(Scene change data)
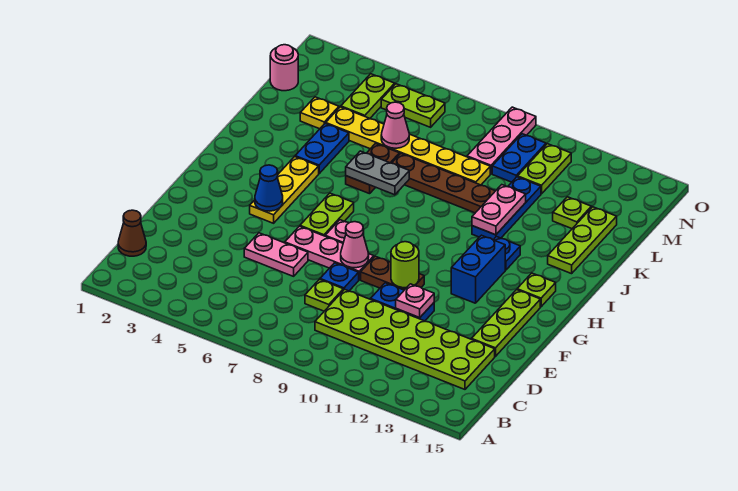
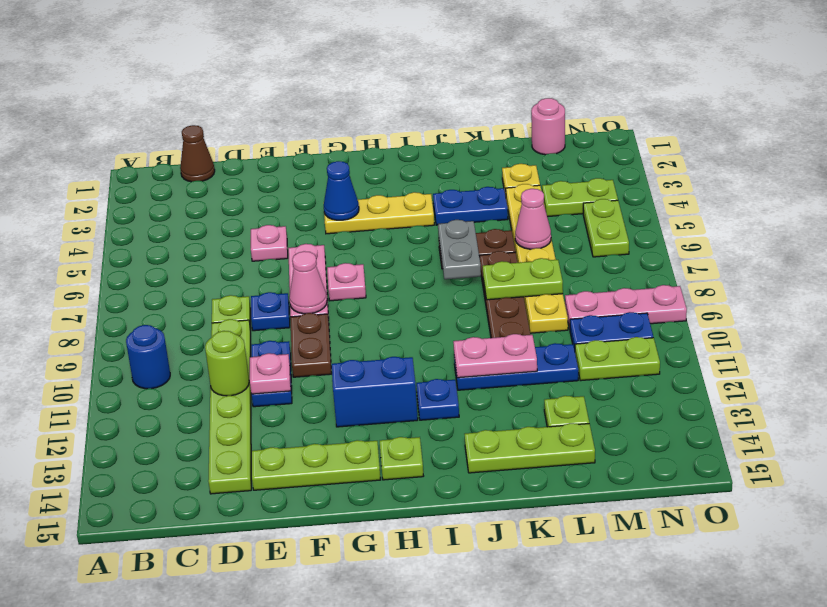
none -> blue round brick B10 level 1
lime plate C9:D14 level 1 -> lime plate D9:D14 level 1
pink plate E5:E6 level 1 -> pink plate E5 level 1
lime round brick F10 level 2 -> lime round brick D11 level 2
lime plate G6:H6 level 1 -> lime plate K8:L8 level 2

WHAT IS NEEDED: Give back all of the entries verbatim, but without pictures.

SOLUTION:
none -> blue round brick B10 level 1
lime plate C9:D14 level 1 -> lime plate D9:D14 level 1
pink plate E5:E6 level 1 -> pink plate E5 level 1
lime round brick F10 level 2 -> lime round brick D11 level 2
lime plate G6:H6 level 1 -> lime plate K8:L8 level 2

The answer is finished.